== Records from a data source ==
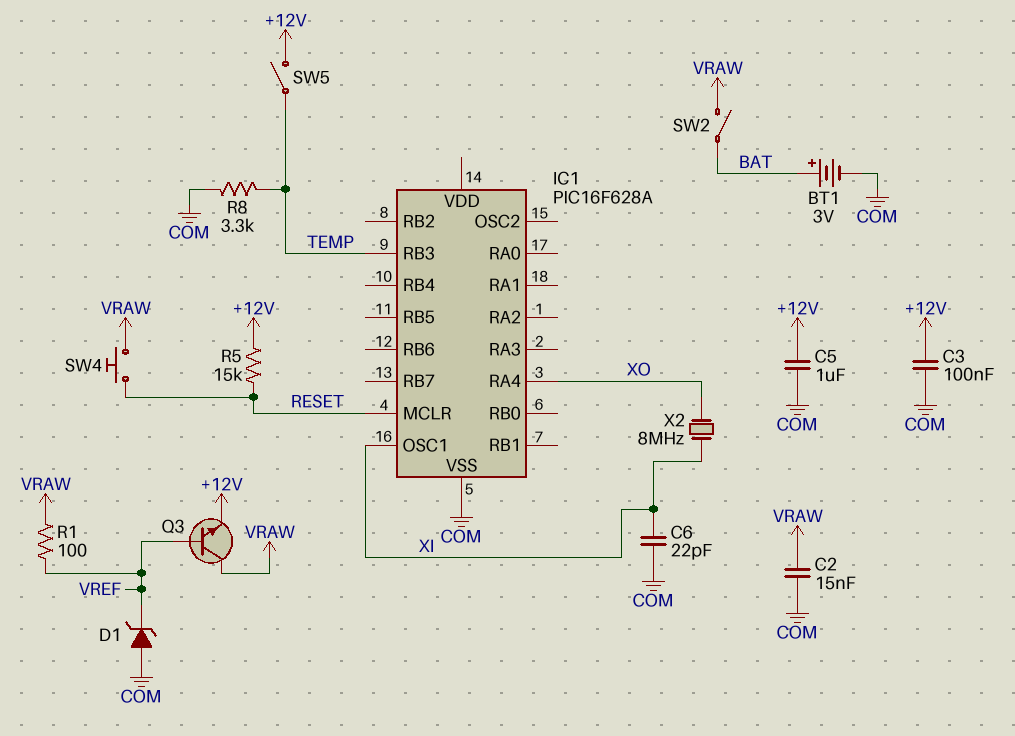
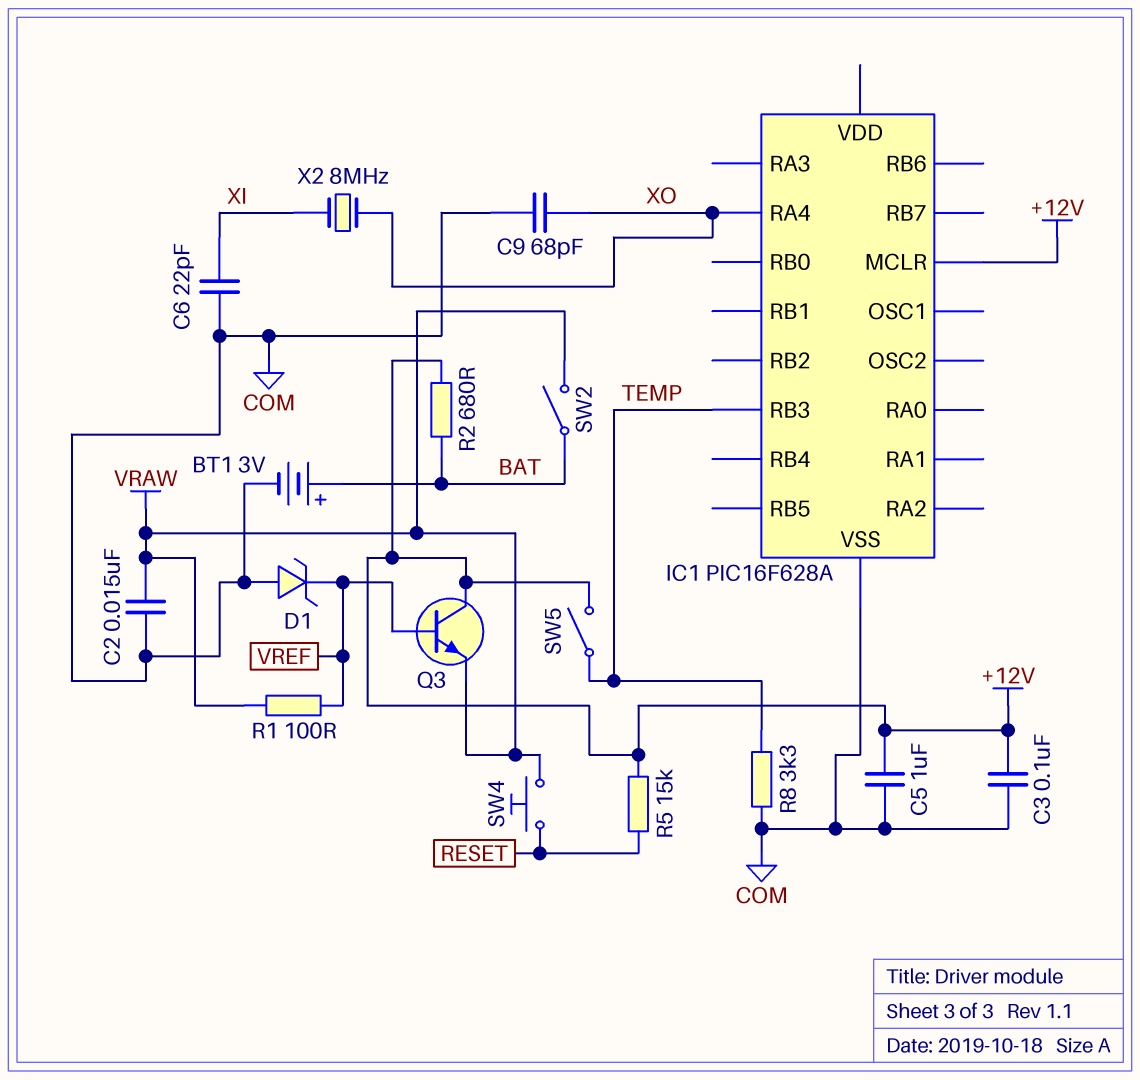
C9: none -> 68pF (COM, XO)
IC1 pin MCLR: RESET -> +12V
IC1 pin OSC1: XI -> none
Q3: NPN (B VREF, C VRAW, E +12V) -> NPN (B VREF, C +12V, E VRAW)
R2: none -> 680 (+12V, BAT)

== Task brief ==
Copy the data above line for line, skipping every picture.

== Your solution ==
C9: none -> 68pF (COM, XO)
IC1 pin MCLR: RESET -> +12V
IC1 pin OSC1: XI -> none
Q3: NPN (B VREF, C VRAW, E +12V) -> NPN (B VREF, C +12V, E VRAW)
R2: none -> 680 (+12V, BAT)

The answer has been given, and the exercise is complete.